WHAT TO PRODUCE: Extract, exactly as written, the line that contains "purple ring [623,247,681,289] -> none" and all lines after it through the end of the records. Omit pictures.

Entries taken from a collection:
______________________________

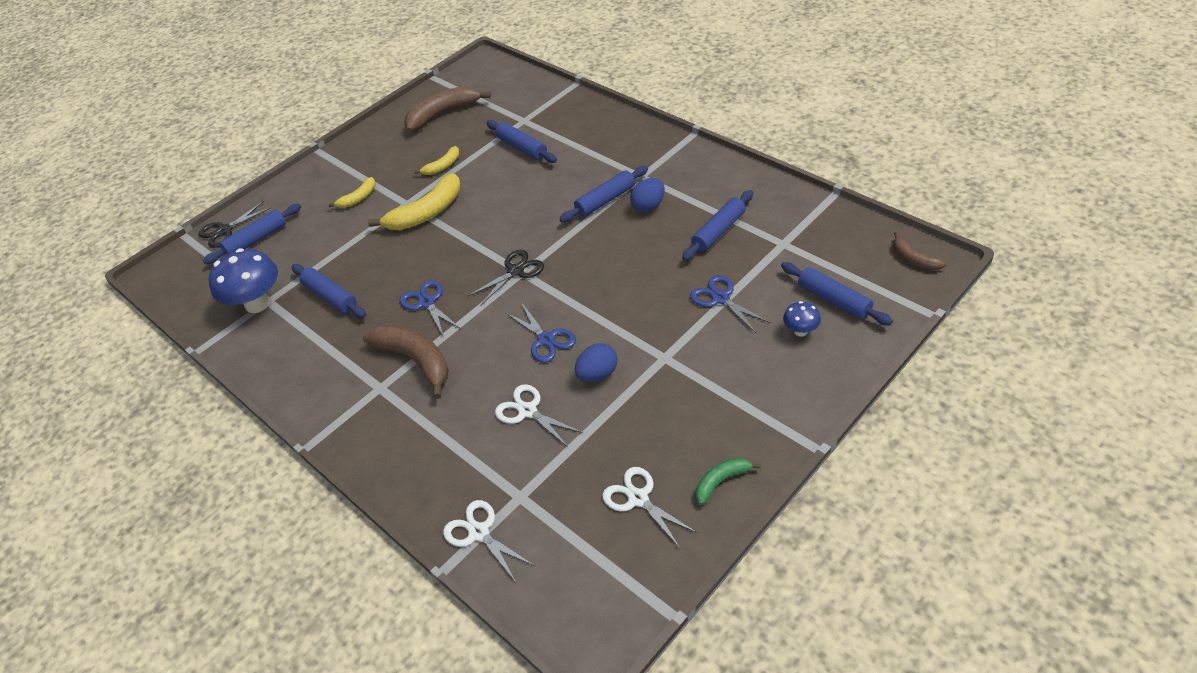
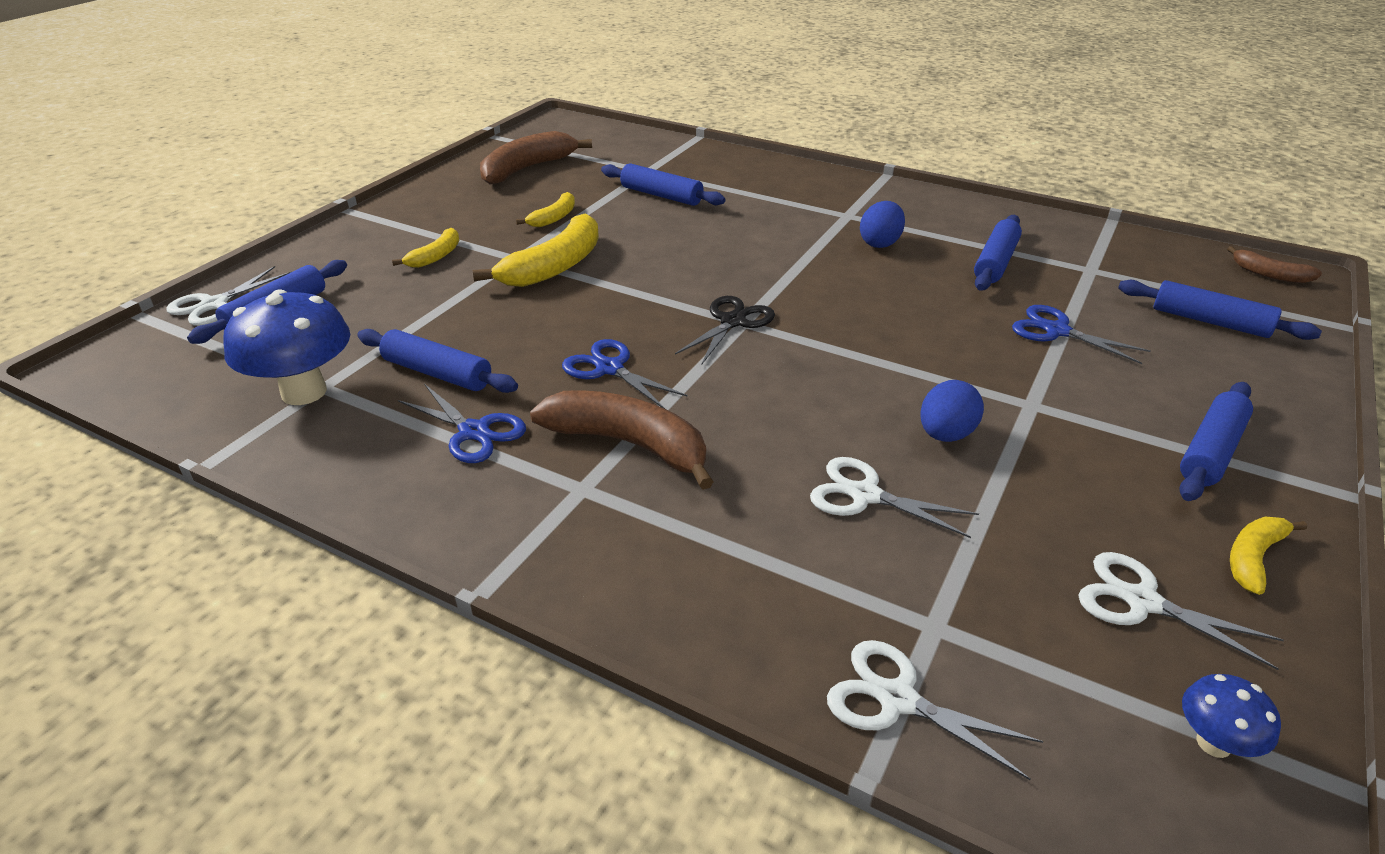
camera: 20 degrees left, 10 degrees down
black scissors [198,201,271,248] -> white scissors [166,266,291,326]
blue scissors [505,302,576,363] -> blue scissors moved to [398,384,526,463]
blue rolling pin [560,166,648,222] -> blue rolling pin moved to [1179,382,1253,501]
green banana [696,458,761,505] -> yellow banana [1230,517,1307,595]
blue mushroom [783,301,821,337] -> blue mushroom moved to [1182,674,1281,758]

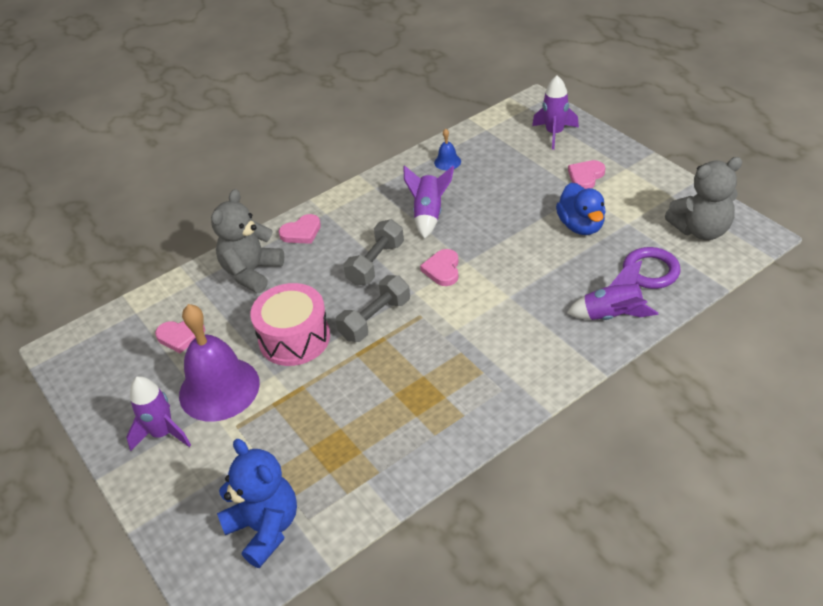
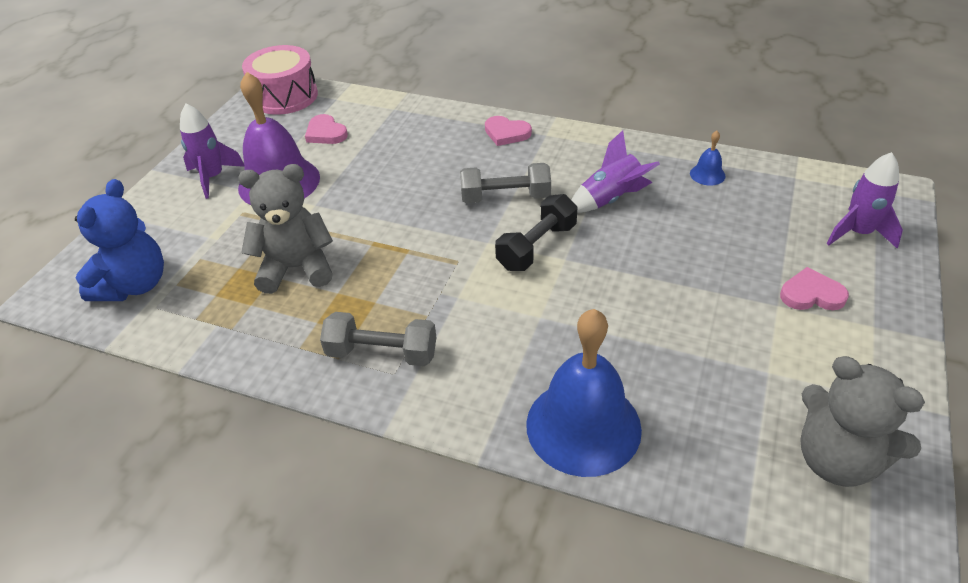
camera: 55 degrees right, 0 degrees up
grey teddy bear [211,189,284,293] -> grey teddy bear moved to [238,164,333,294]
pink drum [250,283,330,366] -> pink drum moved to [242,45,318,115]
grey dumbbell [336,275,410,342] -> grey dumbbell moved to [320,312,436,366]
pink heart [420,249,459,286] -> black dumbbell [495,194,577,271]
blue duck [556,183,606,235] -> none
purple rocket [567,260,658,320] -> blue bell [526,309,642,477]
purple ring [623,247,681,289] -> none

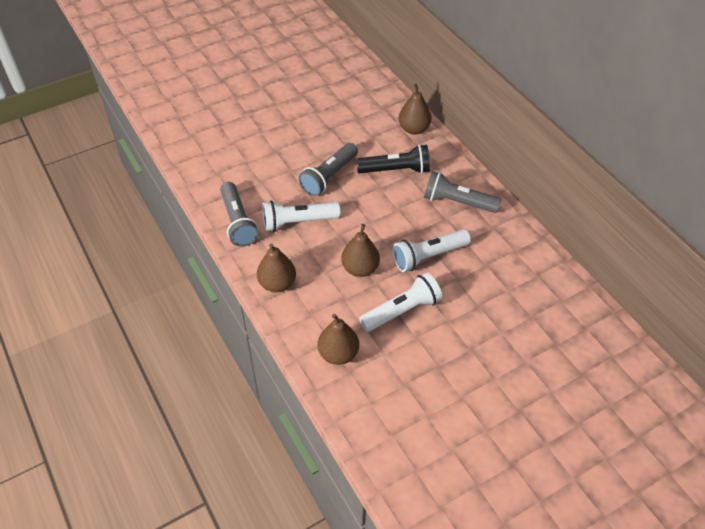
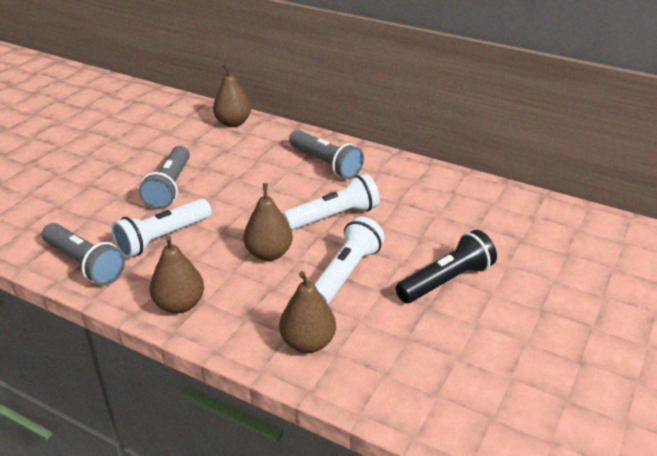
camera: 30 degrees left, 15 degrees down
black flashlight [356,145,430,174] -> black flashlight moved to [396,230,497,303]
white flashlight [392,229,471,272] -> white flashlight turned 150 degrees counterclockwise [283,173,380,230]
grey flashlight [424,171,501,213] -> grey flashlight turned 120 degrees counterclockwise [289,130,364,179]

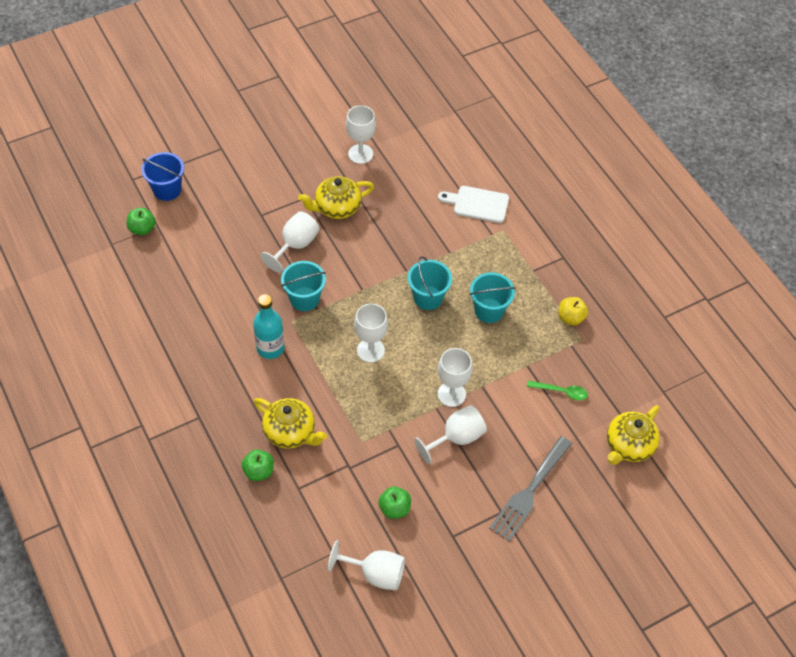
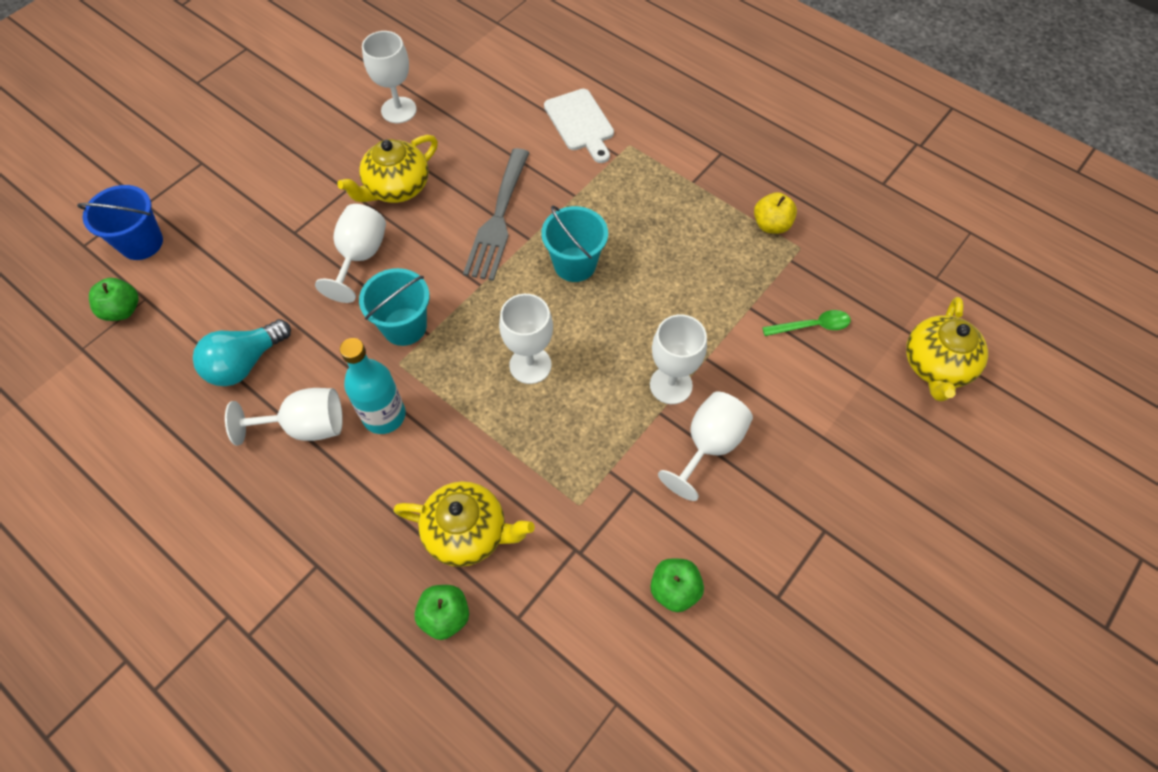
camera: 20 degrees left, 5 degrees up
white goblet [328,540,405,590] -> white goblet moved to [225,388,343,446]
white cutting board [438,186,509,223] -> white cutting board turned 105 degrees counterclockwise [544,89,614,163]
turquoise bucket [470,272,516,323] -> none
grey fork [489,436,572,542] -> grey fork moved to [463,148,530,281]
none -> turquoise light bulb [193,319,291,386]

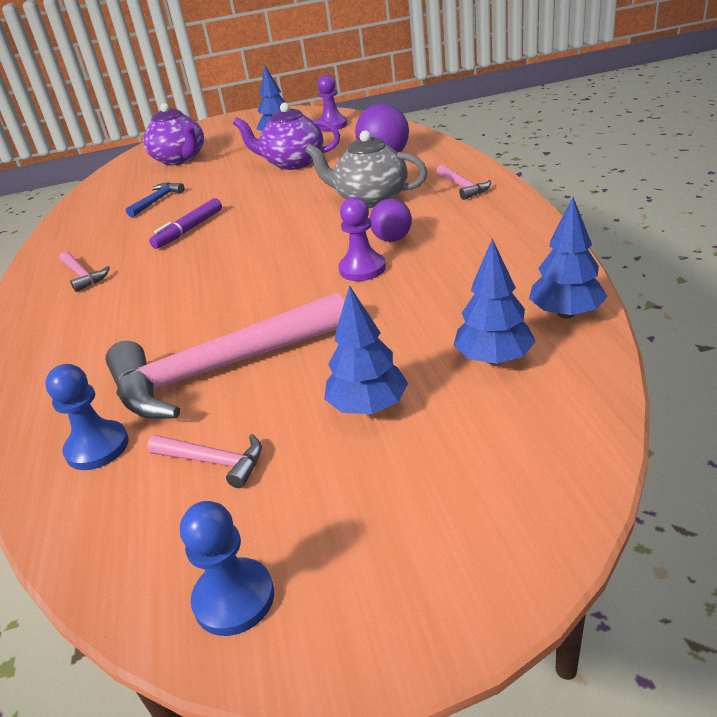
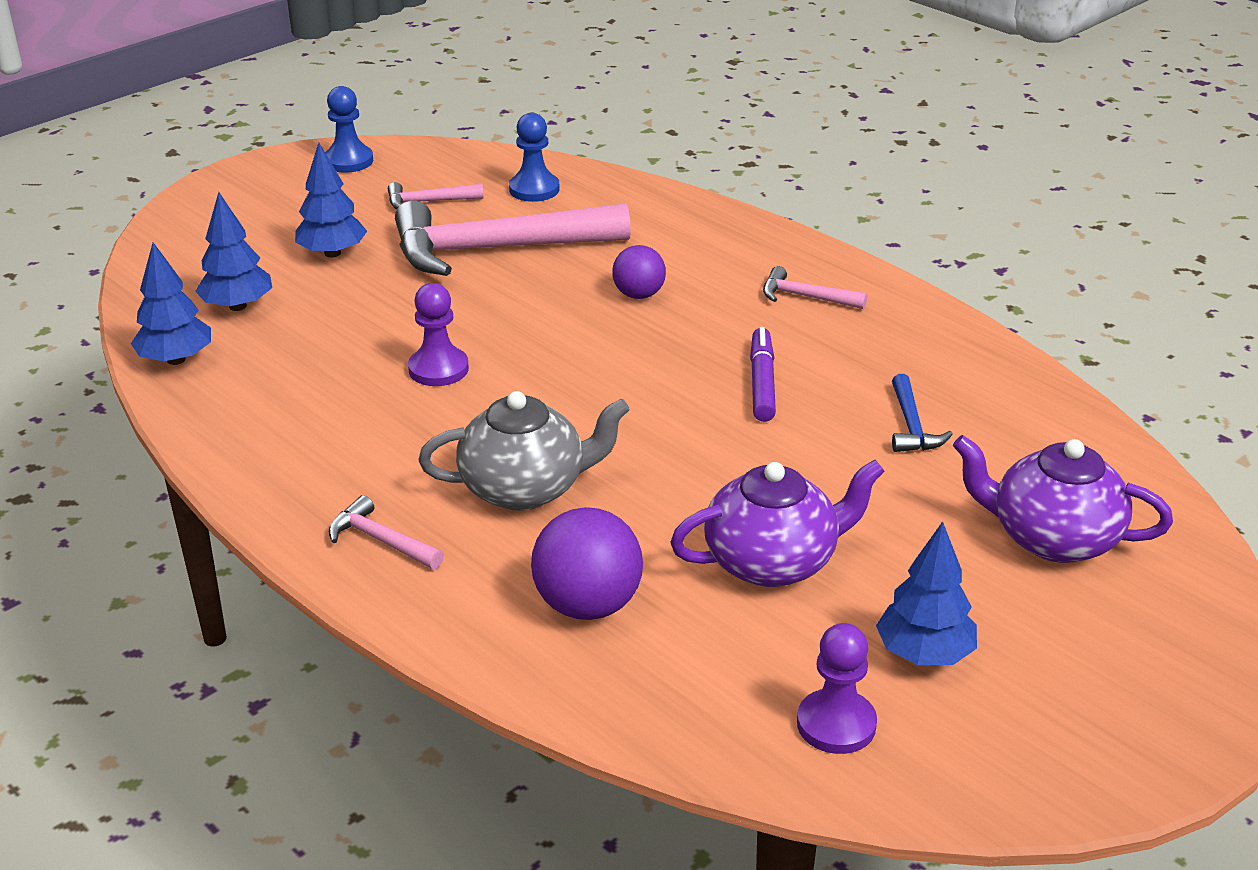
camera: 145 degrees right, 0 degrees up
pink hammer [106,292,344,419] -> pink hammer turned 135 degrees counterclockwise [395,201,631,276]
purple ball [369,199,412,242] -> purple ball moved to [612,245,666,299]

______________________________

WRITTEN REPLY:
purple ring [623,247,681,289] -> none

camera: 30 degrees left, 15 degrees down
black flashlight [356,145,430,174] -> black flashlight moved to [396,230,497,303]
white flashlight [392,229,471,272] -> white flashlight turned 150 degrees counterclockwise [283,173,380,230]
grey flashlight [424,171,501,213] -> grey flashlight turned 120 degrees counterclockwise [289,130,364,179]

camera: 20 degrees left, 5 degrees up
white goblet [328,540,405,590] -> white goblet moved to [225,388,343,446]
white cutting board [438,186,509,223] -> white cutting board turned 105 degrees counterclockwise [544,89,614,163]
turquoise bucket [470,272,516,323] -> none
grey fork [489,436,572,542] -> grey fork moved to [463,148,530,281]
none -> turquoise light bulb [193,319,291,386]

camera: 145 degrees right, 0 degrees up
pink hammer [106,292,344,419] -> pink hammer turned 135 degrees counterclockwise [395,201,631,276]
purple ball [369,199,412,242] -> purple ball moved to [612,245,666,299]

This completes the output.